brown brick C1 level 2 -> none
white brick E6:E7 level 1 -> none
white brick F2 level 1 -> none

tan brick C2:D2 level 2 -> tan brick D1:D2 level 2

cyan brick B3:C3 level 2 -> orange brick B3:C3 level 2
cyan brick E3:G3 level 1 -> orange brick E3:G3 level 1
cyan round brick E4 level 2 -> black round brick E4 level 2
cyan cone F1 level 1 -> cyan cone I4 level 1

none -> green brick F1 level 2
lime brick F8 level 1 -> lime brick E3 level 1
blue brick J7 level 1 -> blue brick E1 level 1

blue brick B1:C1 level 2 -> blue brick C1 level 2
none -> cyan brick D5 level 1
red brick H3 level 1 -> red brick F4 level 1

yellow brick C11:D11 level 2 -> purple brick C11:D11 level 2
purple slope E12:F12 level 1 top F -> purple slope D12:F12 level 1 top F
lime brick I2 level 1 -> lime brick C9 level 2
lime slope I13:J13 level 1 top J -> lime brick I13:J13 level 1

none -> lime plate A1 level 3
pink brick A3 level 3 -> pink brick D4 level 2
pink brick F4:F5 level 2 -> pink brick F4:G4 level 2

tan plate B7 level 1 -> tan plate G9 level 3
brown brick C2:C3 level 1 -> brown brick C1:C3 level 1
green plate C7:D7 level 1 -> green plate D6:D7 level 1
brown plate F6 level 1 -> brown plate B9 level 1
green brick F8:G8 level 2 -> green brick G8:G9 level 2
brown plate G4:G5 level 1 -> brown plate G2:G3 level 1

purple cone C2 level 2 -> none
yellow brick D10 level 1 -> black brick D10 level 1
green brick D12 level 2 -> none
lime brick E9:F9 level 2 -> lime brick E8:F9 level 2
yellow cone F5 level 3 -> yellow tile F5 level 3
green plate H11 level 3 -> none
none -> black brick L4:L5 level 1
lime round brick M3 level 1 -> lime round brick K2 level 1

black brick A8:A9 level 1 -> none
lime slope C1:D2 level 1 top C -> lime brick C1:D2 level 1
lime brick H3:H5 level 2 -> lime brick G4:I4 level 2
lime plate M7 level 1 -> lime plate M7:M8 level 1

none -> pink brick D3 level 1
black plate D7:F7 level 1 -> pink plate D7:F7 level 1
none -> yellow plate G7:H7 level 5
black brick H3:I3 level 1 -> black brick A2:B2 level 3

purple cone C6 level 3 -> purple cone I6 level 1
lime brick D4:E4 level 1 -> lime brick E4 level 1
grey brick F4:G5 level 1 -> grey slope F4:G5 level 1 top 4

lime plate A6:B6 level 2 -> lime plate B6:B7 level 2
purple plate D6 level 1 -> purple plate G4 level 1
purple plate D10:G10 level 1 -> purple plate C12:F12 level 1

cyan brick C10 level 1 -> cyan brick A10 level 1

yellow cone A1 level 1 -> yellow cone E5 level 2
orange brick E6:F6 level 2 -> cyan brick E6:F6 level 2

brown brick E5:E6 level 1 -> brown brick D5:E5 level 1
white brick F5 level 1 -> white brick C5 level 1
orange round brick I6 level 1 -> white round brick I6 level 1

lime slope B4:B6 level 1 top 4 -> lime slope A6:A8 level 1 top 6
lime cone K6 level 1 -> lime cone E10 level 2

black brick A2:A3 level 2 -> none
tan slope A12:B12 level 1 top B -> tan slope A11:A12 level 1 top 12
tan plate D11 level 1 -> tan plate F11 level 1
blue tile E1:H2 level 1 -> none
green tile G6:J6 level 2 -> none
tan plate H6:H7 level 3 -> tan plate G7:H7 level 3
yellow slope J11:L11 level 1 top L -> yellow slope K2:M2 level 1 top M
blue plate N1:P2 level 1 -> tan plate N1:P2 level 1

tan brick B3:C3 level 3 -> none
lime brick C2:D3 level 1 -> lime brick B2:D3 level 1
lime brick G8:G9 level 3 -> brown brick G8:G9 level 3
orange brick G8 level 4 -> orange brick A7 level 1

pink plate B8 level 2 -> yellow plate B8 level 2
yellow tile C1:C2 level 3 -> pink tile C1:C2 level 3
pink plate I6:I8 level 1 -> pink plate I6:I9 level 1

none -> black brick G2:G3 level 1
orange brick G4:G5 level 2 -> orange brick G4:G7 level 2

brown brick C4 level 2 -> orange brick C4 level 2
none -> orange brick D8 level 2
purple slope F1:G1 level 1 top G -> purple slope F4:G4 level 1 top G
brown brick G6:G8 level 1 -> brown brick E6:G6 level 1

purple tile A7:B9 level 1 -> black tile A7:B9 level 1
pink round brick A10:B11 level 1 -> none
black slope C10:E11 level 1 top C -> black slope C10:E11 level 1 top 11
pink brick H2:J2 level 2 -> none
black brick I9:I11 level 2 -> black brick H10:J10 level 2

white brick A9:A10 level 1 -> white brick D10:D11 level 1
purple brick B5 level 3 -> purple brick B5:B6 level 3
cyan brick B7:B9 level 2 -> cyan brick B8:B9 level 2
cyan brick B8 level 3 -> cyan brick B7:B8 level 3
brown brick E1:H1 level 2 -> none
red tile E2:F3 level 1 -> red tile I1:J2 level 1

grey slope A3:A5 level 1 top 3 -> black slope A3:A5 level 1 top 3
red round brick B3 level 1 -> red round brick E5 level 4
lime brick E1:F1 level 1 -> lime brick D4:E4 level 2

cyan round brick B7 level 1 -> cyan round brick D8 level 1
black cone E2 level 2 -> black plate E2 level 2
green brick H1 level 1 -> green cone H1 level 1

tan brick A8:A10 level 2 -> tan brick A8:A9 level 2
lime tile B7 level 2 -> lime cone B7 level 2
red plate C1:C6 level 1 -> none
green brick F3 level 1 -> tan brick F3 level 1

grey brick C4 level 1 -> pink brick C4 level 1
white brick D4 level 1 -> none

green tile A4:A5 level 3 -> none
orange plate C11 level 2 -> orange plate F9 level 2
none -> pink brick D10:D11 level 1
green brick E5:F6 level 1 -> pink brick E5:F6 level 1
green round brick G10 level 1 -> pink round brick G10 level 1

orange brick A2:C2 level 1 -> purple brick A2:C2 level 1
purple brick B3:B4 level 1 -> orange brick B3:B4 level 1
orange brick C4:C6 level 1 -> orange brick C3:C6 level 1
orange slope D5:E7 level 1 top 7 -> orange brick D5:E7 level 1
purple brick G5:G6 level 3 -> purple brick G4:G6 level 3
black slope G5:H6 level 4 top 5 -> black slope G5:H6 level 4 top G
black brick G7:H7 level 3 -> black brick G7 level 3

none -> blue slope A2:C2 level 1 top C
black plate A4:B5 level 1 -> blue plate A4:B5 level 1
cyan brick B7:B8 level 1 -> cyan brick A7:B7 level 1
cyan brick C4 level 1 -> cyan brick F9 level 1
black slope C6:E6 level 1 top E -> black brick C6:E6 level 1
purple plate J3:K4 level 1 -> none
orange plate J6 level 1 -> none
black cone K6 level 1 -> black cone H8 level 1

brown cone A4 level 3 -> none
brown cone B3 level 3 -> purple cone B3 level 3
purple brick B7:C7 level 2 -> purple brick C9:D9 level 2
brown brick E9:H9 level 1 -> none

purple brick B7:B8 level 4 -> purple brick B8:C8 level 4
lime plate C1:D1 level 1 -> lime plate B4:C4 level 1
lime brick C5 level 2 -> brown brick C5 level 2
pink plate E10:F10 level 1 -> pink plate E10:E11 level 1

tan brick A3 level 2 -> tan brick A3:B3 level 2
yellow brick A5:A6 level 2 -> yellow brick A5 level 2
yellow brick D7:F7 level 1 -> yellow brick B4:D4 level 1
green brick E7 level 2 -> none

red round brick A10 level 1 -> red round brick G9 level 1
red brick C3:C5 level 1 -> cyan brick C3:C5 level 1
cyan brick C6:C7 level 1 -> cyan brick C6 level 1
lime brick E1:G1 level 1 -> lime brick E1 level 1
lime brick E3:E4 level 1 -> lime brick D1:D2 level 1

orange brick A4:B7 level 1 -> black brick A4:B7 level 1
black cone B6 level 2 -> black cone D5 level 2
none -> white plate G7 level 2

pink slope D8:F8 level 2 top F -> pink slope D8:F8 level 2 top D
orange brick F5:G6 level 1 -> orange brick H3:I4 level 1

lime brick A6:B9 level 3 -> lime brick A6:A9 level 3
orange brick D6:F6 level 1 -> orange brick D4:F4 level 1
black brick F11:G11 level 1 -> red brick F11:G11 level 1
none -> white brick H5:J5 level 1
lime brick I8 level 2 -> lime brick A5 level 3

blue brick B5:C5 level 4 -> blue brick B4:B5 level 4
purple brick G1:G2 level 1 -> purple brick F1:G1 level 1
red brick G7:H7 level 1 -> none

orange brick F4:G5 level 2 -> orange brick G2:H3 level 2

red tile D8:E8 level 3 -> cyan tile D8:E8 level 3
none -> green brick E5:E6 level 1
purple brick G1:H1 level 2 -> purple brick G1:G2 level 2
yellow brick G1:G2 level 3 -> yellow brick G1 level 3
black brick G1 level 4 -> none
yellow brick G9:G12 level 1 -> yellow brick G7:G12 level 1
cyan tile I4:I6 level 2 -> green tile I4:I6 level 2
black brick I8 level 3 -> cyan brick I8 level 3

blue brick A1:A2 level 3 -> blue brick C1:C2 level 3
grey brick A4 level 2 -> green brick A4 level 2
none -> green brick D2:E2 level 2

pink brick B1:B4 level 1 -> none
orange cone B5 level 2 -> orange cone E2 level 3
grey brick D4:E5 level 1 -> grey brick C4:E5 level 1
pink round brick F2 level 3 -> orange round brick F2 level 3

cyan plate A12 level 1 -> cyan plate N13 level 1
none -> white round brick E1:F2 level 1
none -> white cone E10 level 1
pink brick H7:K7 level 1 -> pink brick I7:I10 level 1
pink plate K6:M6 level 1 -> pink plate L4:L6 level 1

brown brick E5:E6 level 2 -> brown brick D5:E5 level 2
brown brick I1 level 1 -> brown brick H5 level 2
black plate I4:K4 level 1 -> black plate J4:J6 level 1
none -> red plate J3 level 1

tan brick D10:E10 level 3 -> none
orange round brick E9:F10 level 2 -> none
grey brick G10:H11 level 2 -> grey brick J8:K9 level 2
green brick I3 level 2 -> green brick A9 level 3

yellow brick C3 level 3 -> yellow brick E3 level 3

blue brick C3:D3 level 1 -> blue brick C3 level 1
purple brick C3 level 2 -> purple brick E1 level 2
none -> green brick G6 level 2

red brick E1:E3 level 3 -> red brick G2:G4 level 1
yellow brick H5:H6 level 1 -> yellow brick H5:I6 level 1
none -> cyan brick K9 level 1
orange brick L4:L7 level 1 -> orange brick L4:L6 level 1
------------------------------------------------------------
== Task prompt ==
Write out exactly the lines above from the line with "red tile E2:F3" through the line with "tan brick A8:A10", both of them included, and leave out all other lines.

== Answer to the exercise ==
red tile E2:F3 level 1 -> red tile I1:J2 level 1

grey slope A3:A5 level 1 top 3 -> black slope A3:A5 level 1 top 3
red round brick B3 level 1 -> red round brick E5 level 4
lime brick E1:F1 level 1 -> lime brick D4:E4 level 2

cyan round brick B7 level 1 -> cyan round brick D8 level 1
black cone E2 level 2 -> black plate E2 level 2
green brick H1 level 1 -> green cone H1 level 1

tan brick A8:A10 level 2 -> tan brick A8:A9 level 2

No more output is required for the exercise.